--- RECORDS FOR THE EXERCISE Enclosed Below ---

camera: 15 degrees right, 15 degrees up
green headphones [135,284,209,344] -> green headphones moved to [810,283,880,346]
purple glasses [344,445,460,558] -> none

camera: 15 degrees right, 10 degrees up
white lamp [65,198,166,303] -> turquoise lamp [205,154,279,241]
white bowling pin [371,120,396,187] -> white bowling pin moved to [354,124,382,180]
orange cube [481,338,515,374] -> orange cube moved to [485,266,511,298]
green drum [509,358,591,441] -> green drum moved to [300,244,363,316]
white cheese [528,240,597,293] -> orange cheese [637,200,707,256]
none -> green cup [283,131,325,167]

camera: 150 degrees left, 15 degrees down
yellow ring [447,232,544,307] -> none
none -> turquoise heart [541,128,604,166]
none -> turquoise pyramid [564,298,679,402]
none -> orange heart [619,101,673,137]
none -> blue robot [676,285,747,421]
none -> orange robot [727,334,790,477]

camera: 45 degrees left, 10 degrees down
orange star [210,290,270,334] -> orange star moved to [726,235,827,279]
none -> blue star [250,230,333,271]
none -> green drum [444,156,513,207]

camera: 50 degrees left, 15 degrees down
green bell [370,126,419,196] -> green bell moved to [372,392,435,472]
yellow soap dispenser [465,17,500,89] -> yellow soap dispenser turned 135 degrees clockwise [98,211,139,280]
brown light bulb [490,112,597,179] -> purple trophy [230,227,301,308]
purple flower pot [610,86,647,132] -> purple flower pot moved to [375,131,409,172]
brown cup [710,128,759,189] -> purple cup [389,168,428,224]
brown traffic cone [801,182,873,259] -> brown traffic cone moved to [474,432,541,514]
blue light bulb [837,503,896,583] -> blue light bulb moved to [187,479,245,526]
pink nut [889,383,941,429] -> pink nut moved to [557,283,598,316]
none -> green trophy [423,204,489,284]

--- End of Enclosed RECORDS FOR THE EXERCISE ---

WHAT TO PRODUCE
With the line containing "camera: 50 degrees left, 15 degrees down" as the first and the last line above as the final one, copy those lines exactly and no others.

TASK SOLUTION
camera: 50 degrees left, 15 degrees down
green bell [370,126,419,196] -> green bell moved to [372,392,435,472]
yellow soap dispenser [465,17,500,89] -> yellow soap dispenser turned 135 degrees clockwise [98,211,139,280]
brown light bulb [490,112,597,179] -> purple trophy [230,227,301,308]
purple flower pot [610,86,647,132] -> purple flower pot moved to [375,131,409,172]
brown cup [710,128,759,189] -> purple cup [389,168,428,224]
brown traffic cone [801,182,873,259] -> brown traffic cone moved to [474,432,541,514]
blue light bulb [837,503,896,583] -> blue light bulb moved to [187,479,245,526]
pink nut [889,383,941,429] -> pink nut moved to [557,283,598,316]
none -> green trophy [423,204,489,284]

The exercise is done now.